* [THE TASK]: Copy the listing below letter for letter, passing over each picture.

* [SOURCE MATERIAL]:

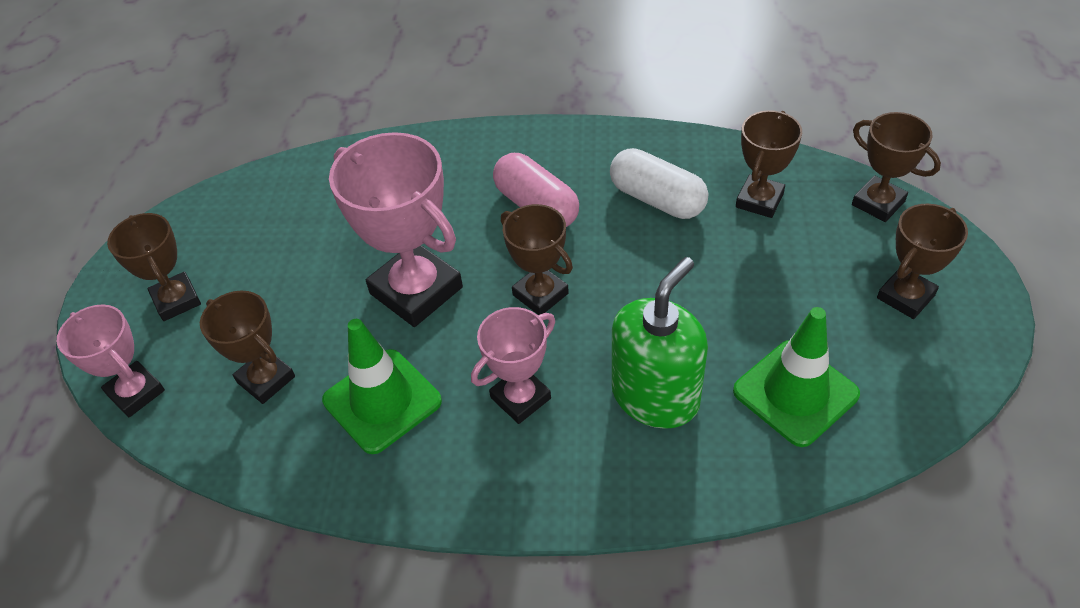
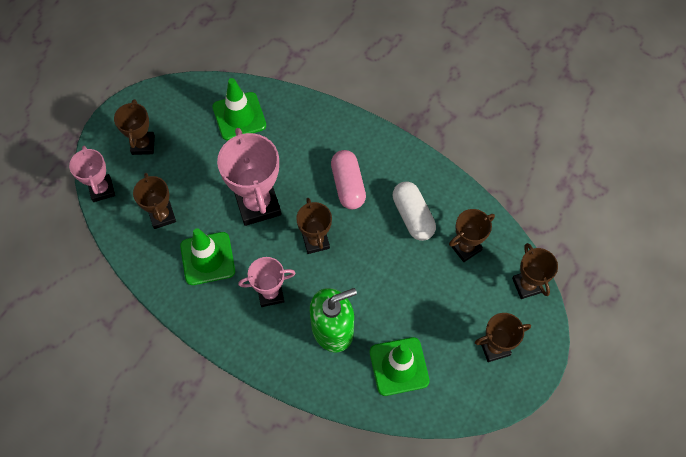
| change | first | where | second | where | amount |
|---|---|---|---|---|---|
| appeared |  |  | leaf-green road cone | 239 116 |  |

* [PROBLEM SOLUTION]:
| change | first | where | second | where | amount |
|---|---|---|---|---|---|
| appeared |  |  | leaf-green road cone | 239 116 |  |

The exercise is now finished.